# Aim of the exercise:
What do the lines say from the one containing "(395, 259) = (430, 386): turquoise" to the end of the records? Restate them word for word, and only those.
---*---
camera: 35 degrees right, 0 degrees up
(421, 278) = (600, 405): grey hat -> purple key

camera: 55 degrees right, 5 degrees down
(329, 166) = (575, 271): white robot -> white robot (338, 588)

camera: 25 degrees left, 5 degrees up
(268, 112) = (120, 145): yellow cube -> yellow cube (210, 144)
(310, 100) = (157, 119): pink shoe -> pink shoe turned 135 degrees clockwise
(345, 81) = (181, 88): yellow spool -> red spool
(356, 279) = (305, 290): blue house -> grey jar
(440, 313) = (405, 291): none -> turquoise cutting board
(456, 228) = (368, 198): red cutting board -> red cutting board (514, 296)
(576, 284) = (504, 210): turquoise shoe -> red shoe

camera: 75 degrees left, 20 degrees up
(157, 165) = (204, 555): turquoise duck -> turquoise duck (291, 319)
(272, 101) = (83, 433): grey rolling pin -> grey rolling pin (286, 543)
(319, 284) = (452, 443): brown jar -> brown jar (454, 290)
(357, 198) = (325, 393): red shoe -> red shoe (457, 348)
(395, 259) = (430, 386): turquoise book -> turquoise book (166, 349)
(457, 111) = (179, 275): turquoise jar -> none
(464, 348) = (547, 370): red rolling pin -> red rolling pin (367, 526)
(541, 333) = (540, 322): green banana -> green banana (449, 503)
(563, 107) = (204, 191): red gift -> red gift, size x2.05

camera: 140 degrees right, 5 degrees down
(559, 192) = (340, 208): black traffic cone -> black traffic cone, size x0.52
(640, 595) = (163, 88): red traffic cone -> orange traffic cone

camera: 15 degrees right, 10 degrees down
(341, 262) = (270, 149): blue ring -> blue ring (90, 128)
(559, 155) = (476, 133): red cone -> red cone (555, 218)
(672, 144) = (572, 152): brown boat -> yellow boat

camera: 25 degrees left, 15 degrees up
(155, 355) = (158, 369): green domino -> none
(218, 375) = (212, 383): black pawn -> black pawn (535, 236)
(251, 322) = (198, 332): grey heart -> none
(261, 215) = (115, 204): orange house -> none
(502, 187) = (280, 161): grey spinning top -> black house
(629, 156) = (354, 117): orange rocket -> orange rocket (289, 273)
---*---
# Task response:
(395, 259) = (430, 386): turquoise book -> turquoise book (166, 349)
(457, 111) = (179, 275): turquoise jar -> none
(464, 348) = (547, 370): red rolling pin -> red rolling pin (367, 526)
(541, 333) = (540, 322): green banana -> green banana (449, 503)
(563, 107) = (204, 191): red gift -> red gift, size x2.05

camera: 140 degrees right, 5 degrees down
(559, 192) = (340, 208): black traffic cone -> black traffic cone, size x0.52
(640, 595) = (163, 88): red traffic cone -> orange traffic cone

camera: 15 degrees right, 10 degrees down
(341, 262) = (270, 149): blue ring -> blue ring (90, 128)
(559, 155) = (476, 133): red cone -> red cone (555, 218)
(672, 144) = (572, 152): brown boat -> yellow boat

camera: 25 degrees left, 15 degrees up
(155, 355) = (158, 369): green domino -> none
(218, 375) = (212, 383): black pawn -> black pawn (535, 236)
(251, 322) = (198, 332): grey heart -> none
(261, 215) = (115, 204): orange house -> none
(502, 187) = (280, 161): grey spinning top -> black house
(629, 156) = (354, 117): orange rocket -> orange rocket (289, 273)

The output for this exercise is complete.